=== Data for the task ===

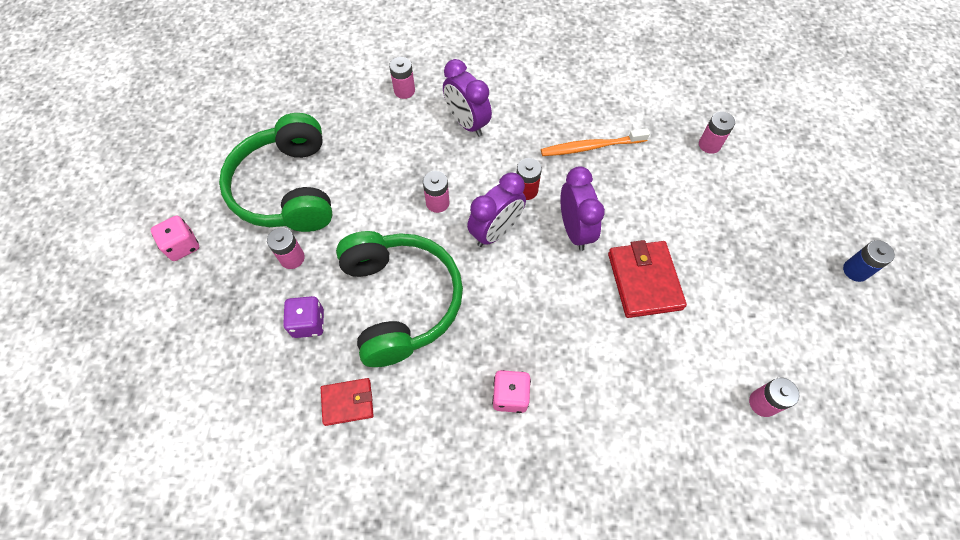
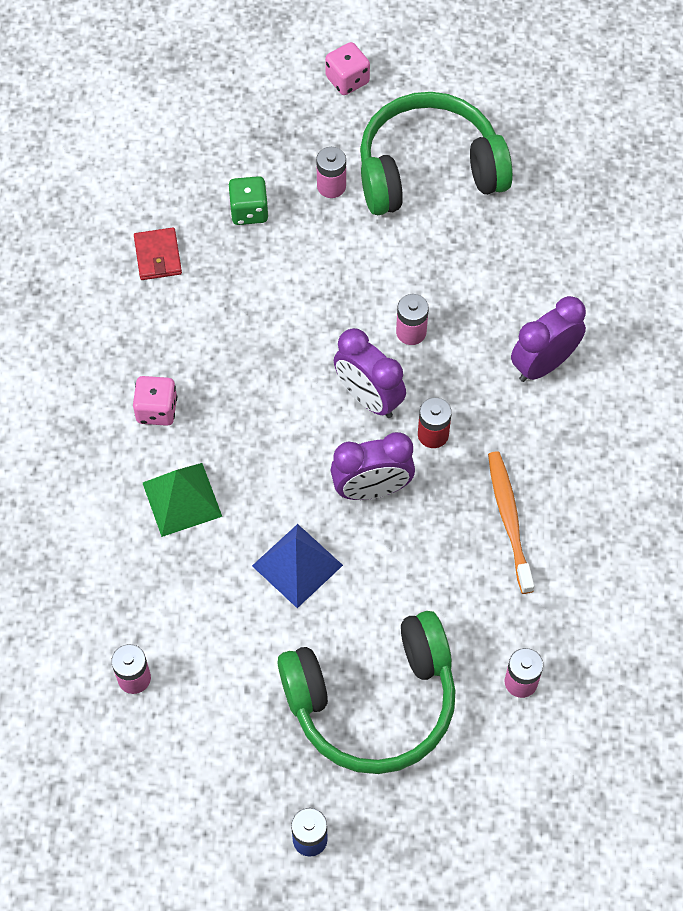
camera: 90 degrees right, 0 degrees up
(308, 323) = (249, 211): purple dice -> green dice
(400, 301) = (274, 298): green headphones -> green headphones (373, 701)
(404, 91) = (597, 286): pink battery -> none
(596, 370) = (182, 499): none -> green pyramid
(644, 281) = (297, 565): red wallet -> blue pyramid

===

— Description of the task —
The records above should be repeated exactly, with every picture omitted.

— Result of the exercise —
camera: 90 degrees right, 0 degrees up
(308, 323) = (249, 211): purple dice -> green dice
(400, 301) = (274, 298): green headphones -> green headphones (373, 701)
(404, 91) = (597, 286): pink battery -> none
(596, 370) = (182, 499): none -> green pyramid
(644, 281) = (297, 565): red wallet -> blue pyramid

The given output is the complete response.